What is needed is an exact retyping of the records below, from the first line through the line that contains "before: glue (cobalt)".

### RECORDS PROVIDED ###

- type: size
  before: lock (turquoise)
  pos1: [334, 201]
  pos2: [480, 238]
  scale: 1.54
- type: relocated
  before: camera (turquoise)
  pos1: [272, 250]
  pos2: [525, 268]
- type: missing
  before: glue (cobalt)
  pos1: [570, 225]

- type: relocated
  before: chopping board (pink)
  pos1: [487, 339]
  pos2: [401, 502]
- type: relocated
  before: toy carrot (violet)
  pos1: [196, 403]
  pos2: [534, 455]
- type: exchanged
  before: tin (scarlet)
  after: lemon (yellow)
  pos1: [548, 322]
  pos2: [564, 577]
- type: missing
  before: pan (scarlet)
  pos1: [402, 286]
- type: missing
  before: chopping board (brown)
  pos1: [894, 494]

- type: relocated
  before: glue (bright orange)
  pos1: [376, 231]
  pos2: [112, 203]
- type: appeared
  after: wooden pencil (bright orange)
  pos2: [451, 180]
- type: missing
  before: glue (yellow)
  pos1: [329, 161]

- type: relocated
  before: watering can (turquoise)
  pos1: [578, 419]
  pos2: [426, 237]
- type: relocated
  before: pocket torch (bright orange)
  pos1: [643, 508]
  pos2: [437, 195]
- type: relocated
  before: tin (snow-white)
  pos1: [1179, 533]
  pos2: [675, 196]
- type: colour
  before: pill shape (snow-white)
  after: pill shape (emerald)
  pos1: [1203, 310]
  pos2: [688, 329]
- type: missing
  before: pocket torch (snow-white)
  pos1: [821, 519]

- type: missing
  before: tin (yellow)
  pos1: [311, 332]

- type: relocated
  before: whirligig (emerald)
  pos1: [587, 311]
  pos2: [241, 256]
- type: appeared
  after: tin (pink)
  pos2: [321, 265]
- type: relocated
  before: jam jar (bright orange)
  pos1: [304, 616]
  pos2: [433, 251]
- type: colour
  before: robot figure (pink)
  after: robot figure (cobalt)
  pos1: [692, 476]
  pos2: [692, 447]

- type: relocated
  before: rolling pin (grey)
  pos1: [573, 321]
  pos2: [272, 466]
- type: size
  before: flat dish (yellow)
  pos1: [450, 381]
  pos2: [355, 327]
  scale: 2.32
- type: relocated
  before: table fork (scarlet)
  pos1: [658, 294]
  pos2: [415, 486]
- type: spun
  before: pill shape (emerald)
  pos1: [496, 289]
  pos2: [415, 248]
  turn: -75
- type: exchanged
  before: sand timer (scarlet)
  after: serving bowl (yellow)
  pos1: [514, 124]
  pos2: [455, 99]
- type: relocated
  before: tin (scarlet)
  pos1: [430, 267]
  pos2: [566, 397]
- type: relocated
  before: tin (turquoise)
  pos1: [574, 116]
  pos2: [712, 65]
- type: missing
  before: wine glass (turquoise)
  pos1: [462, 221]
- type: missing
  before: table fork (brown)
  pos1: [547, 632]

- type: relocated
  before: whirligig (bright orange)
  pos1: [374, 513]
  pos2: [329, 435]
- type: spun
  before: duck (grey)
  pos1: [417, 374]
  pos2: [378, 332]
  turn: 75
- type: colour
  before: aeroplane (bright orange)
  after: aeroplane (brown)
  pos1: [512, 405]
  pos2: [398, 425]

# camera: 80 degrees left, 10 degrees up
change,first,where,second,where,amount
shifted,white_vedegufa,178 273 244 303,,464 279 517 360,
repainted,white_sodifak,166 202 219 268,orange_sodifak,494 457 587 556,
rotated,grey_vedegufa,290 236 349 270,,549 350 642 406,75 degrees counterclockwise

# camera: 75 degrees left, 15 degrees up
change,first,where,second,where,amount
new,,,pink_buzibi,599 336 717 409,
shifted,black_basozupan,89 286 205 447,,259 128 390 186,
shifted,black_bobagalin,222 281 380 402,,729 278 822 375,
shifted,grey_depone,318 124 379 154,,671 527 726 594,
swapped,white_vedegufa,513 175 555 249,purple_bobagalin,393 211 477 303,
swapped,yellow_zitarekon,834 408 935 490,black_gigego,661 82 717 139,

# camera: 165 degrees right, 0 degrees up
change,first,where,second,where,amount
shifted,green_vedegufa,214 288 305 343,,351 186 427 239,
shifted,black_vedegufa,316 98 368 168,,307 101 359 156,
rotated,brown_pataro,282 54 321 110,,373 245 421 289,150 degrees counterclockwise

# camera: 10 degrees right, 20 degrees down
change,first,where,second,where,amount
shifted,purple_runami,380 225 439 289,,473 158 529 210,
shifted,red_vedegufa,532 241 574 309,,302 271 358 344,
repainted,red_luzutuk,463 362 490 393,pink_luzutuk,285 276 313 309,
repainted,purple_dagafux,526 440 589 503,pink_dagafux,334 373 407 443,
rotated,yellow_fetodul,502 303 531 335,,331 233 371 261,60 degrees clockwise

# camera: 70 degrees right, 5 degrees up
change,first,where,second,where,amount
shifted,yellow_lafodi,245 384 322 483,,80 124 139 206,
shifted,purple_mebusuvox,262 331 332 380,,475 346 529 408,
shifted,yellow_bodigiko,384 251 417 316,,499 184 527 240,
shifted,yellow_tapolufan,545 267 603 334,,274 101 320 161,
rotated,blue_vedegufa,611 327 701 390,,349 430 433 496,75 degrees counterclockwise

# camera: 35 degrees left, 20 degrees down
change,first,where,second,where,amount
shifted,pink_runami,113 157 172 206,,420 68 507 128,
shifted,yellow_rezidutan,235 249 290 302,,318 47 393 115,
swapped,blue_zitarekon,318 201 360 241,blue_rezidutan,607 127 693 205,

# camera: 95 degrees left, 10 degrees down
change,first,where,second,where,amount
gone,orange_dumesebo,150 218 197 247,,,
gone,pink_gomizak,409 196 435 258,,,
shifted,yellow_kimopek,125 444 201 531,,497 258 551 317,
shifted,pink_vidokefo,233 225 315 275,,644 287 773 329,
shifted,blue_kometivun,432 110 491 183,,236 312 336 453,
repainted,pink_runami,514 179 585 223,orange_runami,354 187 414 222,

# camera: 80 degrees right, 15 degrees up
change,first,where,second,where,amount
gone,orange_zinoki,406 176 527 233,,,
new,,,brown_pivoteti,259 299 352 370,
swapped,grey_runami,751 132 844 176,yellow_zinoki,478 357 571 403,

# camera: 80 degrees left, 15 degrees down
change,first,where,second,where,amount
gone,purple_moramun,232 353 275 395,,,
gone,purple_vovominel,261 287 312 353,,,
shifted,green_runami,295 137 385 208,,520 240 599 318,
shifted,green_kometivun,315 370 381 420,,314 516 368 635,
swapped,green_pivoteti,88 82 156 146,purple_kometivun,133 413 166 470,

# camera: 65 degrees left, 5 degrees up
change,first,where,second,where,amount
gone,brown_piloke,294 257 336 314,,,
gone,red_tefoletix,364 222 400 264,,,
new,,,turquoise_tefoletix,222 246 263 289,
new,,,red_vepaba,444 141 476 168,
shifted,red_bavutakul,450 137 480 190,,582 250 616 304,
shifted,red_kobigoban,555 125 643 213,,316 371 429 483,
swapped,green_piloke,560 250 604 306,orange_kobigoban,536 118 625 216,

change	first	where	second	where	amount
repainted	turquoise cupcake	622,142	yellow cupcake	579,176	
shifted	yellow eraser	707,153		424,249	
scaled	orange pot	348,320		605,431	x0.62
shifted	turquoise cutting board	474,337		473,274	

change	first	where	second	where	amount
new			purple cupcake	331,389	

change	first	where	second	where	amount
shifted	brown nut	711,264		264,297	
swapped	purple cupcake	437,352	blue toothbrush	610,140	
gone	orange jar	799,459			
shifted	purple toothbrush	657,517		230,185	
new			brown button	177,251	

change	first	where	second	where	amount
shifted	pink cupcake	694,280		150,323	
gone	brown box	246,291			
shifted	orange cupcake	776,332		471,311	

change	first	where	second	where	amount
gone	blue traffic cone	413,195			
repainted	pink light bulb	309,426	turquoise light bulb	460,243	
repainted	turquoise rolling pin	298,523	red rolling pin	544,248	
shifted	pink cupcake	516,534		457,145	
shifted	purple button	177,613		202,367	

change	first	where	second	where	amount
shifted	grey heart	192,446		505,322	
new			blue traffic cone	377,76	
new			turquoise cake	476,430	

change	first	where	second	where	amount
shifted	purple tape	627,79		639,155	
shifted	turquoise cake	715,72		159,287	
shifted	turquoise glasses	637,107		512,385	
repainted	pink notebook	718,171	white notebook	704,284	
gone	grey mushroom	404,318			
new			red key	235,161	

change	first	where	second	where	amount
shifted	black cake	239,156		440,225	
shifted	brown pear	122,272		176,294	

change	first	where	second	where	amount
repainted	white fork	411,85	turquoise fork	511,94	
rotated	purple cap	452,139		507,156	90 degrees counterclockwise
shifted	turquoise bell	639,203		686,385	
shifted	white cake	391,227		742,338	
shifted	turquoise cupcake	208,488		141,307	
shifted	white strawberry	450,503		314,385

###

OUTPUT FOR THIS EXERCISE
- type: size
  before: lock (turquoise)
  pos1: [334, 201]
  pos2: [480, 238]
  scale: 1.54
- type: relocated
  before: camera (turquoise)
  pos1: [272, 250]
  pos2: [525, 268]
- type: missing
  before: glue (cobalt)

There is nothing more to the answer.